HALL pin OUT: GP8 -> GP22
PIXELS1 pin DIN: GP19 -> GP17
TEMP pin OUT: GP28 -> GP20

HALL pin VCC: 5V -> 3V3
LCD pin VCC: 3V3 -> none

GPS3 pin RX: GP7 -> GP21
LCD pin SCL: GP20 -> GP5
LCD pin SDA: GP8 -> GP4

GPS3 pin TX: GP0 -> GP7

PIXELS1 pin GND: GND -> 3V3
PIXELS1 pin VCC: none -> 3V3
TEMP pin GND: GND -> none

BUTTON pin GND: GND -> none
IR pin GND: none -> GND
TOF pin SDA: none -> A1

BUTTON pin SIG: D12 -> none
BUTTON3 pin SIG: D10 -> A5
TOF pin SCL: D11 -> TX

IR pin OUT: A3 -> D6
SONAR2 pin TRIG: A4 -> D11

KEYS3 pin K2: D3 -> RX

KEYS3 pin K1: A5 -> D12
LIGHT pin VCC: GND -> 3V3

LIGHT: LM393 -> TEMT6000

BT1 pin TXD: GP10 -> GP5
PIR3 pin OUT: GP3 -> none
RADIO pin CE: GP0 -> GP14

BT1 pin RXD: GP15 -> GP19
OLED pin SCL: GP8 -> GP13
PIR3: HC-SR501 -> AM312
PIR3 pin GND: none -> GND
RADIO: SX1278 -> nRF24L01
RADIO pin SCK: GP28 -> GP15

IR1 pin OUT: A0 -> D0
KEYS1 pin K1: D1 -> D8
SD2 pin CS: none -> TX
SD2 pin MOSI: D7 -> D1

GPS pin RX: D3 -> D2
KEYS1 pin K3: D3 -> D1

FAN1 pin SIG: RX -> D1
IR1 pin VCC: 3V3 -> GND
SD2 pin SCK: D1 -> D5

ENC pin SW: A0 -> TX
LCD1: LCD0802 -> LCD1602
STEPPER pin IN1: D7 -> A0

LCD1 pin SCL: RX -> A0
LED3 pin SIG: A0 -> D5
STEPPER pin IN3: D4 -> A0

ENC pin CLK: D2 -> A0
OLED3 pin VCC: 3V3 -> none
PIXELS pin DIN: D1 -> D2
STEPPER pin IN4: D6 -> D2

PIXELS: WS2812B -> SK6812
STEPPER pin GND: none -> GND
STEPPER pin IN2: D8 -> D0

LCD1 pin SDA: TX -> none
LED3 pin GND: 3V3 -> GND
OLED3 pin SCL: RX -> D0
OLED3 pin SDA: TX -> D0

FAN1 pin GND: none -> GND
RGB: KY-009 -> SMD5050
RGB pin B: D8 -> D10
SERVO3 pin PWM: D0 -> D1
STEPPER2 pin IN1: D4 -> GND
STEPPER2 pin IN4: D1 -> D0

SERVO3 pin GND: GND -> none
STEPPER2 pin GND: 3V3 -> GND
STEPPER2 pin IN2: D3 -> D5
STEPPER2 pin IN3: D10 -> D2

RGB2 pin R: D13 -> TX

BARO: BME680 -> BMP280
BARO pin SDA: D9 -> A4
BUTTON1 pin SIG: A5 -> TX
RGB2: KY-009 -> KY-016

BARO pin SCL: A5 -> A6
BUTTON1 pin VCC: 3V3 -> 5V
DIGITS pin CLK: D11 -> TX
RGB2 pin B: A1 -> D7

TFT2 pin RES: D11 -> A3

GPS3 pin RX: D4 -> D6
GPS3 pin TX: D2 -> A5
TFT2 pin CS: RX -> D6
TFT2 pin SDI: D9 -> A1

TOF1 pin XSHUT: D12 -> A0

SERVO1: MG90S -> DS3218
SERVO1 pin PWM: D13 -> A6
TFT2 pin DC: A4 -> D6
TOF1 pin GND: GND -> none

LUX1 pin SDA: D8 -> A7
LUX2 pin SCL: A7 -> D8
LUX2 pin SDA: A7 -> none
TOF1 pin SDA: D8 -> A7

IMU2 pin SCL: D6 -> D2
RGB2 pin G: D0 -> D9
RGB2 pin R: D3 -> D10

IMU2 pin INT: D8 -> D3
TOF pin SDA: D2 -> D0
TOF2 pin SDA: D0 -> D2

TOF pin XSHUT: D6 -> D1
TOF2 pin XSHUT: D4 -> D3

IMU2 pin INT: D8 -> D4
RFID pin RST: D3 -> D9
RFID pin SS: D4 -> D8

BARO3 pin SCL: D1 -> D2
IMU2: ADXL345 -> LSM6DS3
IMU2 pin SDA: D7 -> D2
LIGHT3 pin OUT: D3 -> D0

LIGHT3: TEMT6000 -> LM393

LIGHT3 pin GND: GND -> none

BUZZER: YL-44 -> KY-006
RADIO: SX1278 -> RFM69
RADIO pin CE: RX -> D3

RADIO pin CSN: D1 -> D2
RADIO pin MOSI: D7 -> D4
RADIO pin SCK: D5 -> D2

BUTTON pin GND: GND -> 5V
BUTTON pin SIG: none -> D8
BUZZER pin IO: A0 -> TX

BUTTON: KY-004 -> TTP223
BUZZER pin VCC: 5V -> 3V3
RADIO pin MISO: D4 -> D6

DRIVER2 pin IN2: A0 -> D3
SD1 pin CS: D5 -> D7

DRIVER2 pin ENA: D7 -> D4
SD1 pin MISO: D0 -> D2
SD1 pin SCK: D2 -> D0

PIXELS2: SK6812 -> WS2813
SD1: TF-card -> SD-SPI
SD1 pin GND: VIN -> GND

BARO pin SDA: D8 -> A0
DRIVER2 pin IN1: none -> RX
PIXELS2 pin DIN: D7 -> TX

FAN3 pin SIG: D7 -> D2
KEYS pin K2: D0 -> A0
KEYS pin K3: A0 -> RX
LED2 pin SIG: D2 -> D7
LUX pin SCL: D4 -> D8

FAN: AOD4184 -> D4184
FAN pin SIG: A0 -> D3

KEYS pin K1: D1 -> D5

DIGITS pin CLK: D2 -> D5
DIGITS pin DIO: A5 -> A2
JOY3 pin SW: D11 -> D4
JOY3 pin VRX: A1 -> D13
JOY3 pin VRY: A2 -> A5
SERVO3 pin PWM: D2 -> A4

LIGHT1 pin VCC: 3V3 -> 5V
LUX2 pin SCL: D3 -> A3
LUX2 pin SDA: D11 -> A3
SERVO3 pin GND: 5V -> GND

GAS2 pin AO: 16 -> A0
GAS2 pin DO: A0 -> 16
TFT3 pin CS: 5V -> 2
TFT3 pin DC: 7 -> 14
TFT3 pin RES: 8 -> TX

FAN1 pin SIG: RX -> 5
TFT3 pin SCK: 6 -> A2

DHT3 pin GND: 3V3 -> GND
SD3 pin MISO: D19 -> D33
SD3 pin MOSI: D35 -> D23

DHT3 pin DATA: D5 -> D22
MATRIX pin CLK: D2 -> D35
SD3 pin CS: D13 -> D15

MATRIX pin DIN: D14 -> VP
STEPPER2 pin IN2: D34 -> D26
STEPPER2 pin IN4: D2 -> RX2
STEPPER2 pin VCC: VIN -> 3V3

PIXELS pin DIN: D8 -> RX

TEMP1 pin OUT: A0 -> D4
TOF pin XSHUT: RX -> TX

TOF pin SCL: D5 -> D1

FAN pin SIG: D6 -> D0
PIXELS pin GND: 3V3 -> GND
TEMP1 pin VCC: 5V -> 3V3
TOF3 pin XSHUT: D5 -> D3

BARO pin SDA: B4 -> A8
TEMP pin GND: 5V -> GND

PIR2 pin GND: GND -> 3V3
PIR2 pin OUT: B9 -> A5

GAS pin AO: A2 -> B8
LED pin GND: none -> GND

* * * *

(Instructions for the task): Word for word, restate the lines of the data above that fall between the line holding "LIGHT3: TEMT6000 -> LM393" and the line holding "BUZZER pin VCC: 5V -> 3V3", inclusive, and no other lines.

(Written response):
LIGHT3: TEMT6000 -> LM393

LIGHT3 pin GND: GND -> none

BUZZER: YL-44 -> KY-006
RADIO: SX1278 -> RFM69
RADIO pin CE: RX -> D3

RADIO pin CSN: D1 -> D2
RADIO pin MOSI: D7 -> D4
RADIO pin SCK: D5 -> D2

BUTTON pin GND: GND -> 5V
BUTTON pin SIG: none -> D8
BUZZER pin IO: A0 -> TX

BUTTON: KY-004 -> TTP223
BUZZER pin VCC: 5V -> 3V3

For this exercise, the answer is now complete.